Saved data entries:
● ● ● ● ● ● ●

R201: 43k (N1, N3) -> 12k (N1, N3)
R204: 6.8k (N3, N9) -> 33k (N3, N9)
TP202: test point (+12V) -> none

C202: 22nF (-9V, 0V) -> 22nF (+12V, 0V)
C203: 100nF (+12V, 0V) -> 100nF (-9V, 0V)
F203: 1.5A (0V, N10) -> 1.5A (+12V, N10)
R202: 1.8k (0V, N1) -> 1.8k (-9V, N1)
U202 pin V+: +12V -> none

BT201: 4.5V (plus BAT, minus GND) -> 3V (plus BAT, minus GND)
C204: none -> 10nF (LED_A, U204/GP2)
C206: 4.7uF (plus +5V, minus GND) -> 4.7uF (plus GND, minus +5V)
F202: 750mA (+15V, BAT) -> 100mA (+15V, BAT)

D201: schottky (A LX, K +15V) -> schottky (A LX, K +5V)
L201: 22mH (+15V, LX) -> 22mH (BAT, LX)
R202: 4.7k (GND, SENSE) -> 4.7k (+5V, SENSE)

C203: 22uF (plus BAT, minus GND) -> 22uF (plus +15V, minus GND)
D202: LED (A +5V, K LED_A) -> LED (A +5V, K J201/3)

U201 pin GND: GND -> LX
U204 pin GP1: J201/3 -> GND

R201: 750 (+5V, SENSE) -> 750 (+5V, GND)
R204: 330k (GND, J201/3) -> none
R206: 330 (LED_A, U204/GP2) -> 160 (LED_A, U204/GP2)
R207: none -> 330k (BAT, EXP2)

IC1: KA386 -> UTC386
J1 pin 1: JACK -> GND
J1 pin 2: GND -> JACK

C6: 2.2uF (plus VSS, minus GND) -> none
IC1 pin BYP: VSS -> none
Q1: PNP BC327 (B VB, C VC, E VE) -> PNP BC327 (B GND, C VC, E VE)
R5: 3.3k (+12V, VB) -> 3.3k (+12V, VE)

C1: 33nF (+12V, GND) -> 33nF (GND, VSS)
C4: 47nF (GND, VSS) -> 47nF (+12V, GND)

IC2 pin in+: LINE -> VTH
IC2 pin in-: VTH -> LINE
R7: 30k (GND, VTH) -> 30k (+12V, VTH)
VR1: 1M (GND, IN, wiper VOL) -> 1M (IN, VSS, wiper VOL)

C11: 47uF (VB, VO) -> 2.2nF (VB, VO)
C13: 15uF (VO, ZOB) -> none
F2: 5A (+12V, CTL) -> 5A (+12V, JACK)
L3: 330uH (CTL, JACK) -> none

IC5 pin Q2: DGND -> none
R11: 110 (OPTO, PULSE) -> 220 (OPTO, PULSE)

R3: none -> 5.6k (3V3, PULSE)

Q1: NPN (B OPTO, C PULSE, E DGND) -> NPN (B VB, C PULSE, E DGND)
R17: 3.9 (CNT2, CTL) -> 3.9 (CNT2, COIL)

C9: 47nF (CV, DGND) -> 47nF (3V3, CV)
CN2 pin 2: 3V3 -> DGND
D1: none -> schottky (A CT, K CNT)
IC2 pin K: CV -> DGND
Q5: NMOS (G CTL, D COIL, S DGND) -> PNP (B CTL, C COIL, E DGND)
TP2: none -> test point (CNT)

● ● ● ● ● ● ●

● **Problem to work on**
Return the records exactly, character for character.

● **Result for this task**
R201: 43k (N1, N3) -> 12k (N1, N3)
R204: 6.8k (N3, N9) -> 33k (N3, N9)
TP202: test point (+12V) -> none

C202: 22nF (-9V, 0V) -> 22nF (+12V, 0V)
C203: 100nF (+12V, 0V) -> 100nF (-9V, 0V)
F203: 1.5A (0V, N10) -> 1.5A (+12V, N10)
R202: 1.8k (0V, N1) -> 1.8k (-9V, N1)
U202 pin V+: +12V -> none

BT201: 4.5V (plus BAT, minus GND) -> 3V (plus BAT, minus GND)
C204: none -> 10nF (LED_A, U204/GP2)
C206: 4.7uF (plus +5V, minus GND) -> 4.7uF (plus GND, minus +5V)
F202: 750mA (+15V, BAT) -> 100mA (+15V, BAT)

D201: schottky (A LX, K +15V) -> schottky (A LX, K +5V)
L201: 22mH (+15V, LX) -> 22mH (BAT, LX)
R202: 4.7k (GND, SENSE) -> 4.7k (+5V, SENSE)

C203: 22uF (plus BAT, minus GND) -> 22uF (plus +15V, minus GND)
D202: LED (A +5V, K LED_A) -> LED (A +5V, K J201/3)

U201 pin GND: GND -> LX
U204 pin GP1: J201/3 -> GND

R201: 750 (+5V, SENSE) -> 750 (+5V, GND)
R204: 330k (GND, J201/3) -> none
R206: 330 (LED_A, U204/GP2) -> 160 (LED_A, U204/GP2)
R207: none -> 330k (BAT, EXP2)

IC1: KA386 -> UTC386
J1 pin 1: JACK -> GND
J1 pin 2: GND -> JACK

C6: 2.2uF (plus VSS, minus GND) -> none
IC1 pin BYP: VSS -> none
Q1: PNP BC327 (B VB, C VC, E VE) -> PNP BC327 (B GND, C VC, E VE)
R5: 3.3k (+12V, VB) -> 3.3k (+12V, VE)

C1: 33nF (+12V, GND) -> 33nF (GND, VSS)
C4: 47nF (GND, VSS) -> 47nF (+12V, GND)

IC2 pin in+: LINE -> VTH
IC2 pin in-: VTH -> LINE
R7: 30k (GND, VTH) -> 30k (+12V, VTH)
VR1: 1M (GND, IN, wiper VOL) -> 1M (IN, VSS, wiper VOL)

C11: 47uF (VB, VO) -> 2.2nF (VB, VO)
C13: 15uF (VO, ZOB) -> none
F2: 5A (+12V, CTL) -> 5A (+12V, JACK)
L3: 330uH (CTL, JACK) -> none

IC5 pin Q2: DGND -> none
R11: 110 (OPTO, PULSE) -> 220 (OPTO, PULSE)

R3: none -> 5.6k (3V3, PULSE)

Q1: NPN (B OPTO, C PULSE, E DGND) -> NPN (B VB, C PULSE, E DGND)
R17: 3.9 (CNT2, CTL) -> 3.9 (CNT2, COIL)

C9: 47nF (CV, DGND) -> 47nF (3V3, CV)
CN2 pin 2: 3V3 -> DGND
D1: none -> schottky (A CT, K CNT)
IC2 pin K: CV -> DGND
Q5: NMOS (G CTL, D COIL, S DGND) -> PNP (B CTL, C COIL, E DGND)
TP2: none -> test point (CNT)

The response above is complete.